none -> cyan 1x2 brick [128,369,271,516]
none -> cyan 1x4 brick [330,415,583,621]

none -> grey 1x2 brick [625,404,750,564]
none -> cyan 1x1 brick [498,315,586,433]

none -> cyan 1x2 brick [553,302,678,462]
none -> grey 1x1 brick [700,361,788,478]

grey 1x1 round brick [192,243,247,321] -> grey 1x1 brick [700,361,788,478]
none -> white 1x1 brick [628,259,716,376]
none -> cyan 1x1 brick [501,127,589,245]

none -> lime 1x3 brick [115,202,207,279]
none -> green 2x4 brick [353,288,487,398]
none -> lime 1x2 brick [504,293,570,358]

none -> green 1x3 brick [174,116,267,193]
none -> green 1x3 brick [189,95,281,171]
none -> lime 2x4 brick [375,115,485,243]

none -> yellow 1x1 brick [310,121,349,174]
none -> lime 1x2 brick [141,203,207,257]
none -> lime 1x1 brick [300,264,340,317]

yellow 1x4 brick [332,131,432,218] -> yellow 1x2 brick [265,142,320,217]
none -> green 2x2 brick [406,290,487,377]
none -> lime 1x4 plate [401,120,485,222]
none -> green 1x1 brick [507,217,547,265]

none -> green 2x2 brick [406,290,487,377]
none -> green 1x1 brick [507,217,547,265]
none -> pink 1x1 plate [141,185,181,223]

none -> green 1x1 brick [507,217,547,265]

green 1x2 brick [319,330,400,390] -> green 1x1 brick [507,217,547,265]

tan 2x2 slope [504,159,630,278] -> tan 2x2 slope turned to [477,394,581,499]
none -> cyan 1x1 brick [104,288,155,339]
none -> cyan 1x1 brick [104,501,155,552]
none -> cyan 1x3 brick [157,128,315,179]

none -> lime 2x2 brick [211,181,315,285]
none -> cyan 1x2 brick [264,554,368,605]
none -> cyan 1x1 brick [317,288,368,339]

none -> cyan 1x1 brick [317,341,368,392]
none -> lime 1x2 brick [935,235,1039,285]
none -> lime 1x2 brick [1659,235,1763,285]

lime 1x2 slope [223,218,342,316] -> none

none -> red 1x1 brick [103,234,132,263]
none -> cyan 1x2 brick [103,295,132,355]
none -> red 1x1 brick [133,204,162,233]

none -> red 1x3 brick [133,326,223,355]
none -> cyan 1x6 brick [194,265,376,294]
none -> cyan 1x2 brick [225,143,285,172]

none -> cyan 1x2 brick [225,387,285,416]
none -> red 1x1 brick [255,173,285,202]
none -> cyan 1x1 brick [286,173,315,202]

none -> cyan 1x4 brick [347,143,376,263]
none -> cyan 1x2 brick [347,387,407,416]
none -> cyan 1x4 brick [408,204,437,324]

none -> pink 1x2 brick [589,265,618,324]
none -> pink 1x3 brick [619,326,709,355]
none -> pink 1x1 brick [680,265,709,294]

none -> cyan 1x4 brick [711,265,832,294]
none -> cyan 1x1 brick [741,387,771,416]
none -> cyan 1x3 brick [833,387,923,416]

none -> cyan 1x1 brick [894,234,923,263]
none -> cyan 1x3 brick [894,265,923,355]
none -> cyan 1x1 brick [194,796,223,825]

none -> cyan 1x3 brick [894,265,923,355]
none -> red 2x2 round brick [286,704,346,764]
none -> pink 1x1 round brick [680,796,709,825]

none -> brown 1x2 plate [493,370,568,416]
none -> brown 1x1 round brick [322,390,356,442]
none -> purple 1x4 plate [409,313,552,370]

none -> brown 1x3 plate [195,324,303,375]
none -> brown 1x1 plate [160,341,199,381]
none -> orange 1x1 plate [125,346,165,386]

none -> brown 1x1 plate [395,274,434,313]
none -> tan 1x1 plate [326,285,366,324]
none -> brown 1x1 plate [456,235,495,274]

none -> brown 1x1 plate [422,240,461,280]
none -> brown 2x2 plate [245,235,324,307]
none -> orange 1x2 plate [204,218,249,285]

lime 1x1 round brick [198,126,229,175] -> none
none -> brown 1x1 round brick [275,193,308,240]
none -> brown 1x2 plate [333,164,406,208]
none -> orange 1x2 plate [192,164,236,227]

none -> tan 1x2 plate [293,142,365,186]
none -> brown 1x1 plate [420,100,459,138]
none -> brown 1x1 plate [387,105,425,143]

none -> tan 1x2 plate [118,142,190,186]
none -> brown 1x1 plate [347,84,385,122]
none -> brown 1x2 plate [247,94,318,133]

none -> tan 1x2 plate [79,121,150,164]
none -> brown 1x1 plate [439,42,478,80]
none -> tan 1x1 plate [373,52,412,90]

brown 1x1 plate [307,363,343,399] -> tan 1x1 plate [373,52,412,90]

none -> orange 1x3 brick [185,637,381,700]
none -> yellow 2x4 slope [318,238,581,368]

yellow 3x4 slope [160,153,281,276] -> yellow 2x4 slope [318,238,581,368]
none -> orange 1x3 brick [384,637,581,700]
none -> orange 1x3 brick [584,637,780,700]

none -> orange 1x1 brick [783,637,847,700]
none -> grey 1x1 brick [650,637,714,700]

EXERCISE REQUIREMENTS. Copy each line above that contains the string "orange".

RESPONSE AREA.
none -> orange 1x1 plate [125,346,165,386]
none -> orange 1x2 plate [204,218,249,285]
none -> orange 1x2 plate [192,164,236,227]
none -> orange 1x3 brick [185,637,381,700]
none -> orange 1x3 brick [384,637,581,700]
none -> orange 1x3 brick [584,637,780,700]
none -> orange 1x1 brick [783,637,847,700]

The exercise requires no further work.